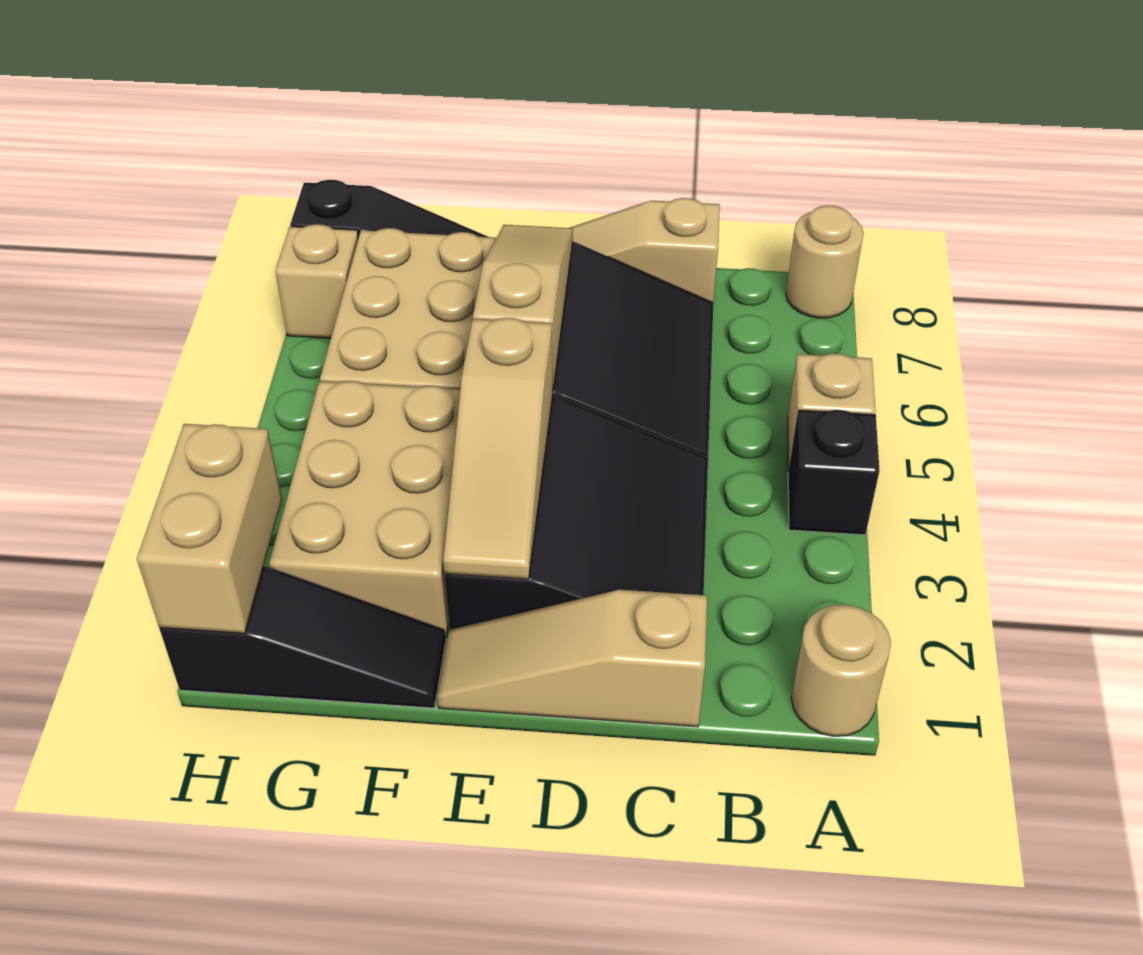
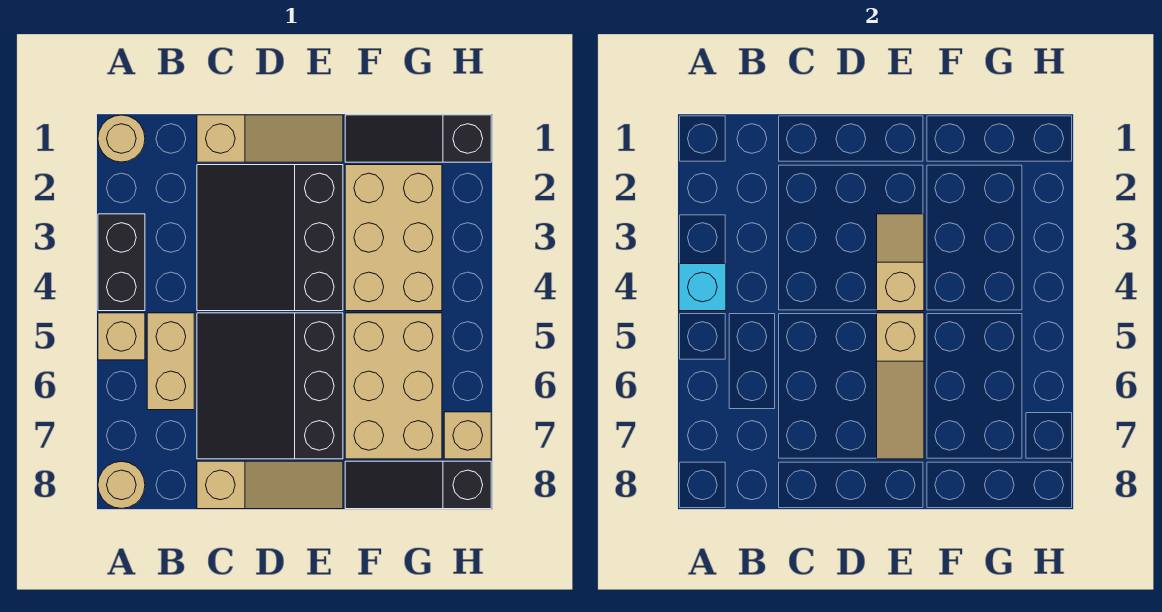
black brick A4 level 1 -> black brick A3:A4 level 1
none -> cyan brick A4 level 2
tan slope E2:E4 level 2 top 4 -> tan slope E3:E4 level 2 top 4
tan brick H1:H2 level 2 -> tan brick B5:B6 level 1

WORK ORDER:
Copy out the lines beginning at the one that contains "tan slope E2:E4". Stop at the final line of the data, and include it.

REPLY:
tan slope E2:E4 level 2 top 4 -> tan slope E3:E4 level 2 top 4
tan brick H1:H2 level 2 -> tan brick B5:B6 level 1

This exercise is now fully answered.